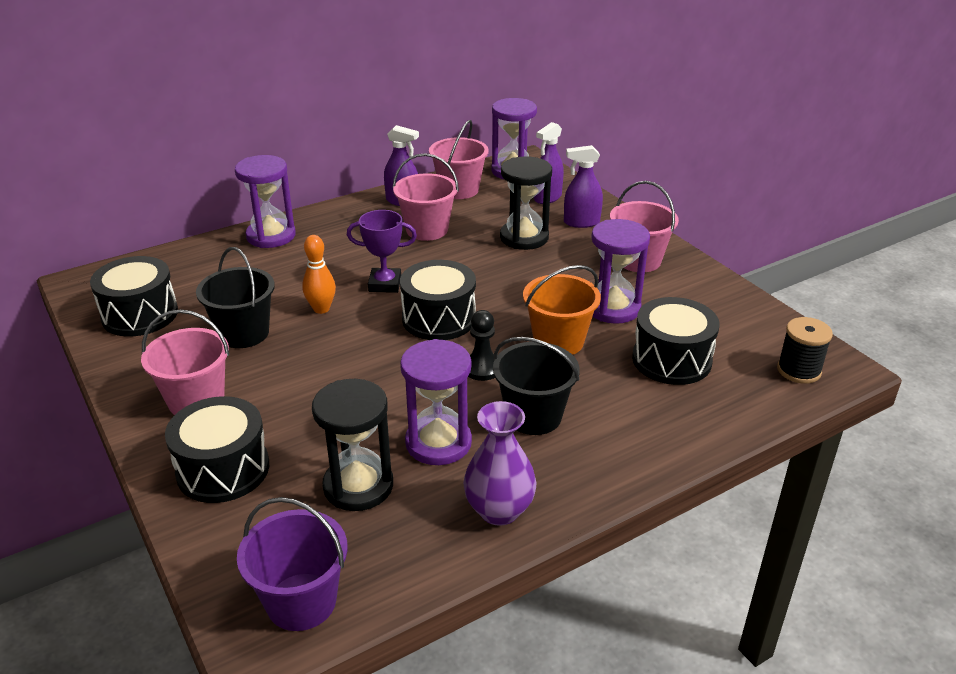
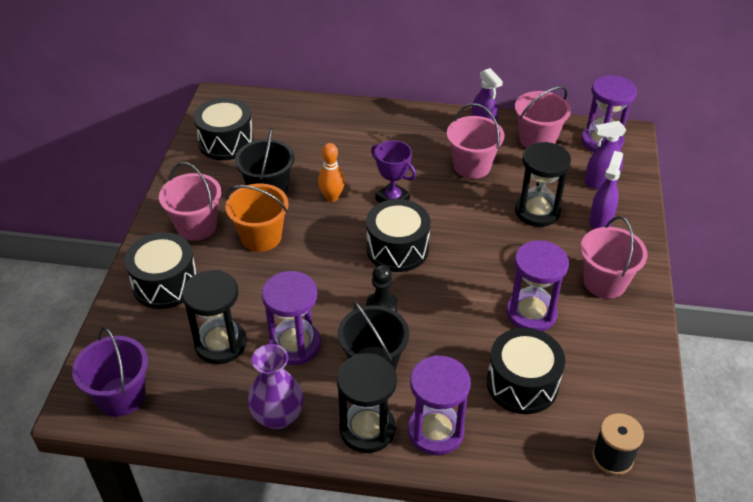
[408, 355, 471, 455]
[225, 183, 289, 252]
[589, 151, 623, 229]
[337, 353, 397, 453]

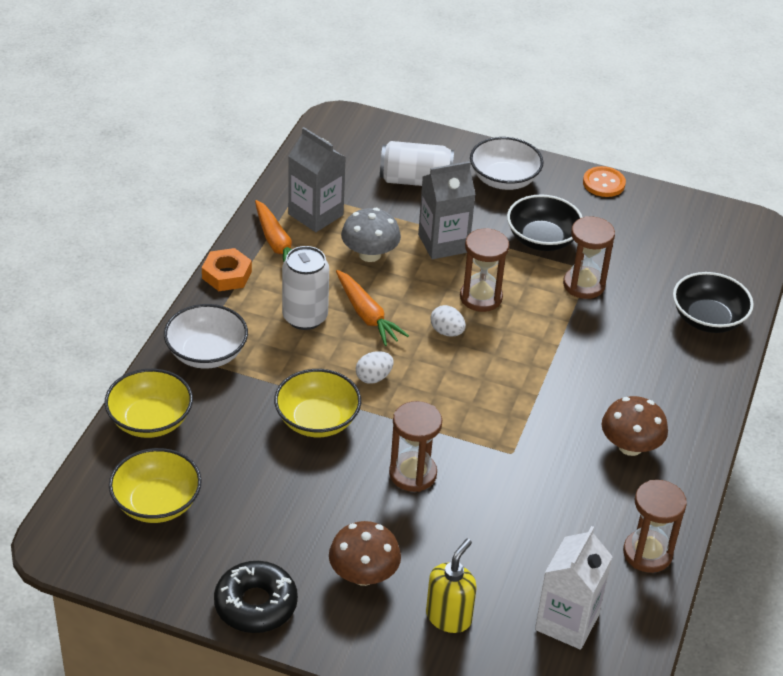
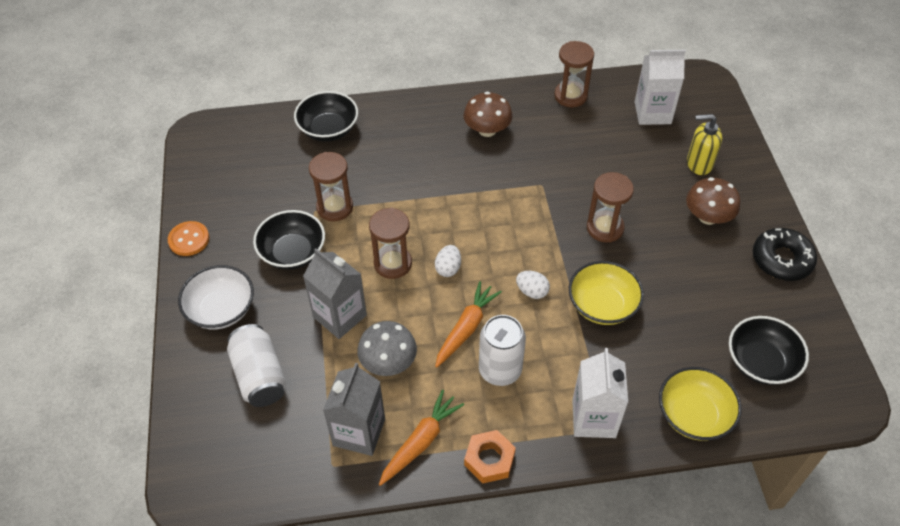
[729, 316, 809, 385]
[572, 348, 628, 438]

::::::::

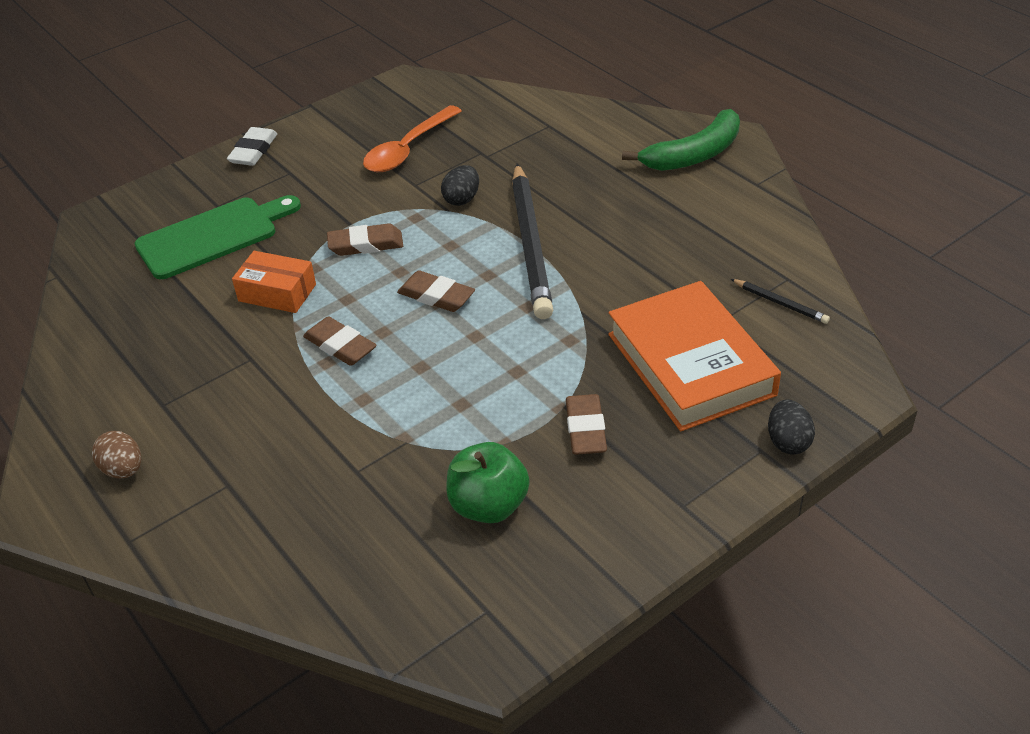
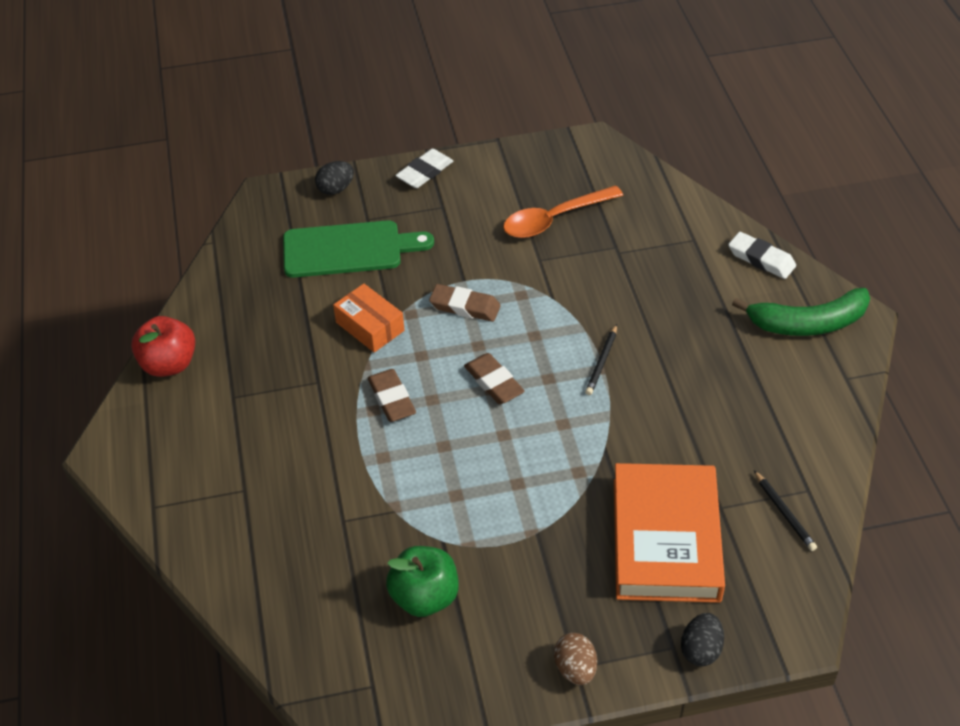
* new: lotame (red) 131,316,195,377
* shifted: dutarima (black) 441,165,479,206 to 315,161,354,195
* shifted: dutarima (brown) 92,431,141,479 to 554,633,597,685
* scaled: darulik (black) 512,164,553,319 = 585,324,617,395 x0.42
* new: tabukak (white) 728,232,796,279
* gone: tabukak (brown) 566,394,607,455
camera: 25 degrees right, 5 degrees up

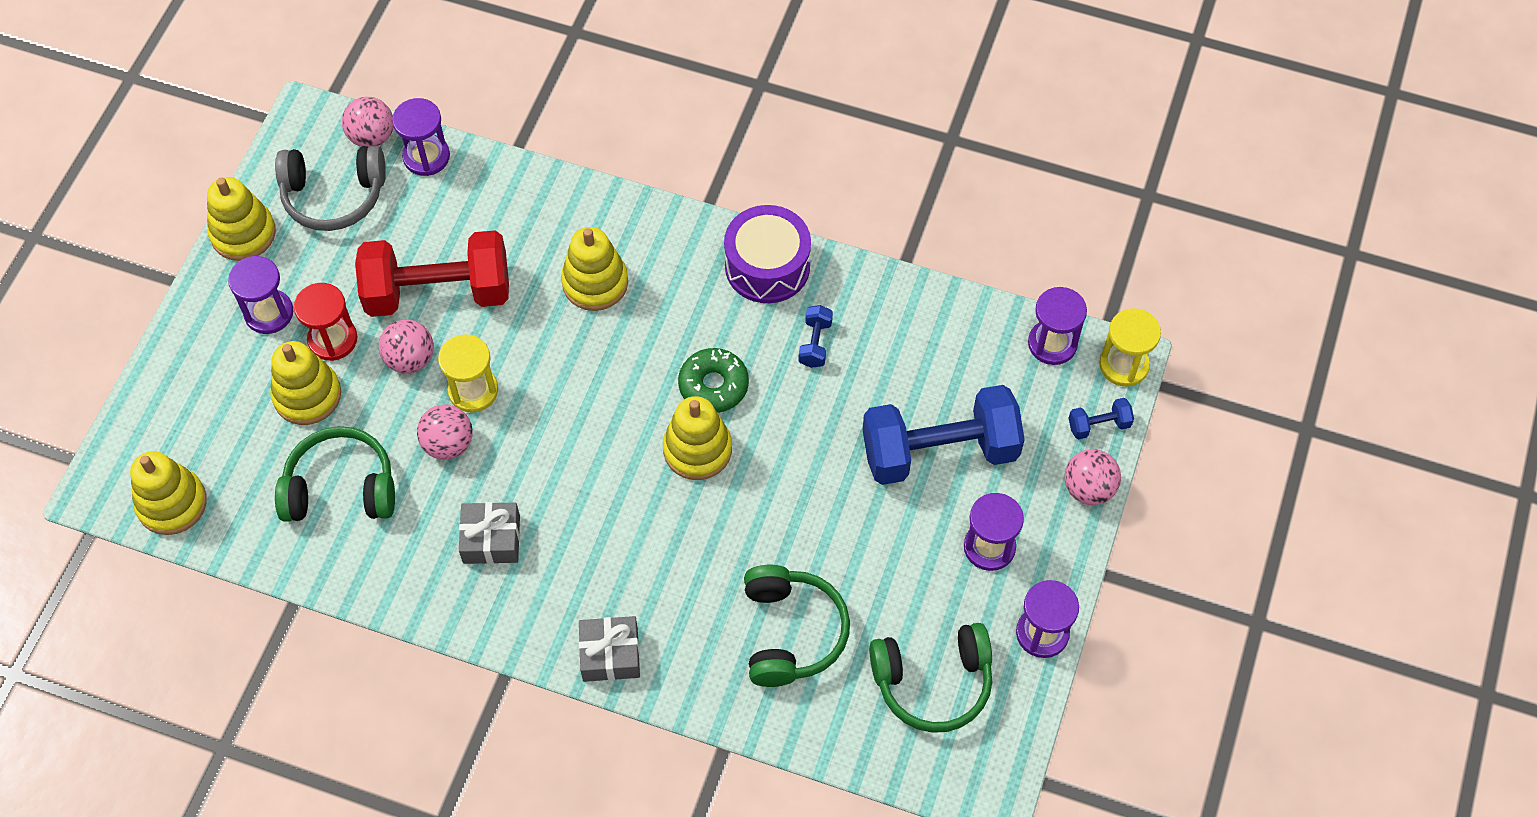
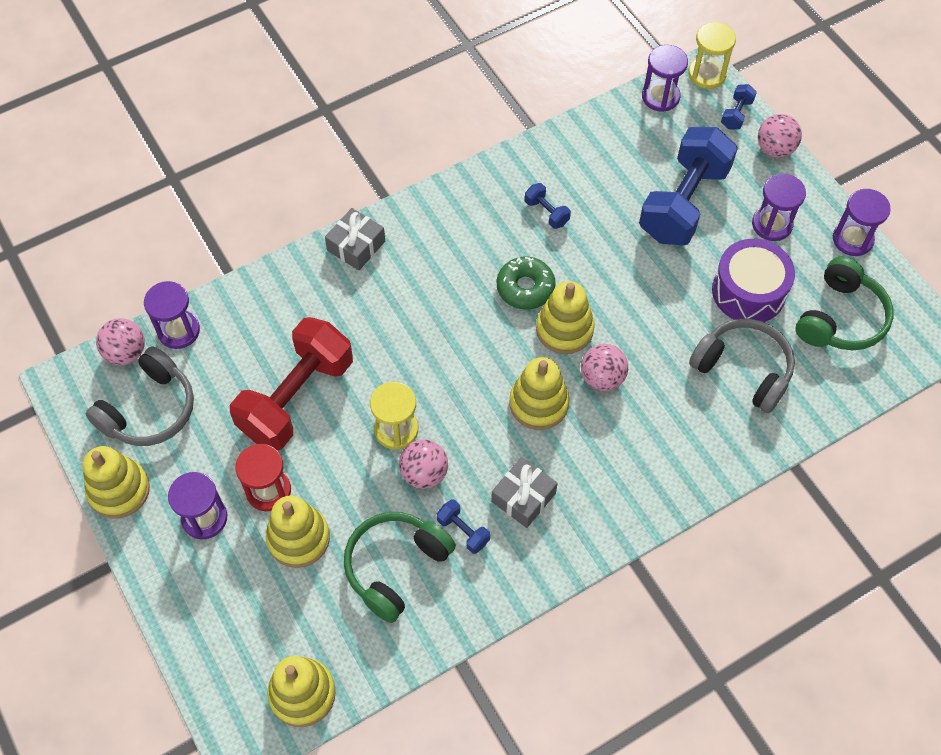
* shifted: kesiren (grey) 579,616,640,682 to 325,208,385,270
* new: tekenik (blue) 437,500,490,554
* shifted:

::::::::

All lines above from the one with "lotame (red) 131,316,195,377" to the one with "tabukak (brown) 566,394,607,455", inclusive, should be copied exactly, and no other lines.

* new: lotame (red) 131,316,195,377
* shifted: dutarima (black) 441,165,479,206 to 315,161,354,195
* shifted: dutarima (brown) 92,431,141,479 to 554,633,597,685
* scaled: darulik (black) 512,164,553,319 = 585,324,617,395 x0.42
* new: tabukak (white) 728,232,796,279
* gone: tabukak (brown) 566,394,607,455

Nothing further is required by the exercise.